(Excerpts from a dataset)
====================
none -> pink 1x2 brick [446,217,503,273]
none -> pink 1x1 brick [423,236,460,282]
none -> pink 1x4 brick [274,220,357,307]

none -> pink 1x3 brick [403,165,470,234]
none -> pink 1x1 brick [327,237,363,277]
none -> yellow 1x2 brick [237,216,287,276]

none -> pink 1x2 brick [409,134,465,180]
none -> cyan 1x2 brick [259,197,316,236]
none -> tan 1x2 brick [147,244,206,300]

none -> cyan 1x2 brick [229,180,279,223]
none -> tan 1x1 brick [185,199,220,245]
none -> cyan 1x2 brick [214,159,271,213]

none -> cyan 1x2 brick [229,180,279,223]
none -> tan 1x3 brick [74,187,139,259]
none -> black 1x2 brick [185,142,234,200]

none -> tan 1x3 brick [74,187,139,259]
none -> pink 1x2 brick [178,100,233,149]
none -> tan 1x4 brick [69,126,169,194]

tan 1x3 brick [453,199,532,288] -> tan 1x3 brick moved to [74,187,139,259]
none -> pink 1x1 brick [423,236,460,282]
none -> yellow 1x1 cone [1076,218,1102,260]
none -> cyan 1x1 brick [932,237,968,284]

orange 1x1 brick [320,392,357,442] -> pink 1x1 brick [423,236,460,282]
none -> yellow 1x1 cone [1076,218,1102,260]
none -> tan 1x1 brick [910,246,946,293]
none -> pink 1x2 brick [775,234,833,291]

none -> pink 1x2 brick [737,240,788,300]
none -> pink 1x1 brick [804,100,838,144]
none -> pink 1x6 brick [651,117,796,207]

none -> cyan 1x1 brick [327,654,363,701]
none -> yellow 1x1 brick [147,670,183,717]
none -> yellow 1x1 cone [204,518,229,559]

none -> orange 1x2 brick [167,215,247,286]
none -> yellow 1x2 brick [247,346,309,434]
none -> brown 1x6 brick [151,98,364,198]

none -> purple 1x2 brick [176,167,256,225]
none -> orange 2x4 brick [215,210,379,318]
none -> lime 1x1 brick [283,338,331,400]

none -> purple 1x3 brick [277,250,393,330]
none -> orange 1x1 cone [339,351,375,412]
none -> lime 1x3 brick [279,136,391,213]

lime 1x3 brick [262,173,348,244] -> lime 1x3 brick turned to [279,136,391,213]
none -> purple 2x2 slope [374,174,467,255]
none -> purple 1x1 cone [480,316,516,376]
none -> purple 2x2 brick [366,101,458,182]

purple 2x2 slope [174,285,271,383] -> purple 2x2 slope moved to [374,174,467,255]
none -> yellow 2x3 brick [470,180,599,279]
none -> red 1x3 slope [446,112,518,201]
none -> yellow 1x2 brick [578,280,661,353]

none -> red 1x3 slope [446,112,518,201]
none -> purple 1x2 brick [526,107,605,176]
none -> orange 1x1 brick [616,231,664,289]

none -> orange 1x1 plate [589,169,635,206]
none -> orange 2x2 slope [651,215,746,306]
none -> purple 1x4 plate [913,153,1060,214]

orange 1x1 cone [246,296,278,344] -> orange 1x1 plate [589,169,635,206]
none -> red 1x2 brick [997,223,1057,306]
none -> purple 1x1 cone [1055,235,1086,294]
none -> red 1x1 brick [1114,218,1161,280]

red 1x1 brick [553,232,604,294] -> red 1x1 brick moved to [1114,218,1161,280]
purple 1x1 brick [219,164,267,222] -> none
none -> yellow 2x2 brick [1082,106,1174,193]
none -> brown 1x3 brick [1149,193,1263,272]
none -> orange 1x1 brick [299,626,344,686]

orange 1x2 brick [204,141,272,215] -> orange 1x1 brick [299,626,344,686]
====================
Reproduce the records word for word.

## Output of the exercise
none -> pink 1x2 brick [446,217,503,273]
none -> pink 1x1 brick [423,236,460,282]
none -> pink 1x4 brick [274,220,357,307]

none -> pink 1x3 brick [403,165,470,234]
none -> pink 1x1 brick [327,237,363,277]
none -> yellow 1x2 brick [237,216,287,276]

none -> pink 1x2 brick [409,134,465,180]
none -> cyan 1x2 brick [259,197,316,236]
none -> tan 1x2 brick [147,244,206,300]

none -> cyan 1x2 brick [229,180,279,223]
none -> tan 1x1 brick [185,199,220,245]
none -> cyan 1x2 brick [214,159,271,213]

none -> cyan 1x2 brick [229,180,279,223]
none -> tan 1x3 brick [74,187,139,259]
none -> black 1x2 brick [185,142,234,200]

none -> tan 1x3 brick [74,187,139,259]
none -> pink 1x2 brick [178,100,233,149]
none -> tan 1x4 brick [69,126,169,194]

tan 1x3 brick [453,199,532,288] -> tan 1x3 brick moved to [74,187,139,259]
none -> pink 1x1 brick [423,236,460,282]
none -> yellow 1x1 cone [1076,218,1102,260]
none -> cyan 1x1 brick [932,237,968,284]

orange 1x1 brick [320,392,357,442] -> pink 1x1 brick [423,236,460,282]
none -> yellow 1x1 cone [1076,218,1102,260]
none -> tan 1x1 brick [910,246,946,293]
none -> pink 1x2 brick [775,234,833,291]

none -> pink 1x2 brick [737,240,788,300]
none -> pink 1x1 brick [804,100,838,144]
none -> pink 1x6 brick [651,117,796,207]

none -> cyan 1x1 brick [327,654,363,701]
none -> yellow 1x1 brick [147,670,183,717]
none -> yellow 1x1 cone [204,518,229,559]

none -> orange 1x2 brick [167,215,247,286]
none -> yellow 1x2 brick [247,346,309,434]
none -> brown 1x6 brick [151,98,364,198]

none -> purple 1x2 brick [176,167,256,225]
none -> orange 2x4 brick [215,210,379,318]
none -> lime 1x1 brick [283,338,331,400]

none -> purple 1x3 brick [277,250,393,330]
none -> orange 1x1 cone [339,351,375,412]
none -> lime 1x3 brick [279,136,391,213]

lime 1x3 brick [262,173,348,244] -> lime 1x3 brick turned to [279,136,391,213]
none -> purple 2x2 slope [374,174,467,255]
none -> purple 1x1 cone [480,316,516,376]
none -> purple 2x2 brick [366,101,458,182]

purple 2x2 slope [174,285,271,383] -> purple 2x2 slope moved to [374,174,467,255]
none -> yellow 2x3 brick [470,180,599,279]
none -> red 1x3 slope [446,112,518,201]
none -> yellow 1x2 brick [578,280,661,353]

none -> red 1x3 slope [446,112,518,201]
none -> purple 1x2 brick [526,107,605,176]
none -> orange 1x1 brick [616,231,664,289]

none -> orange 1x1 plate [589,169,635,206]
none -> orange 2x2 slope [651,215,746,306]
none -> purple 1x4 plate [913,153,1060,214]

orange 1x1 cone [246,296,278,344] -> orange 1x1 plate [589,169,635,206]
none -> red 1x2 brick [997,223,1057,306]
none -> purple 1x1 cone [1055,235,1086,294]
none -> red 1x1 brick [1114,218,1161,280]

red 1x1 brick [553,232,604,294] -> red 1x1 brick moved to [1114,218,1161,280]
purple 1x1 brick [219,164,267,222] -> none
none -> yellow 2x2 brick [1082,106,1174,193]
none -> brown 1x3 brick [1149,193,1263,272]
none -> orange 1x1 brick [299,626,344,686]

orange 1x2 brick [204,141,272,215] -> orange 1x1 brick [299,626,344,686]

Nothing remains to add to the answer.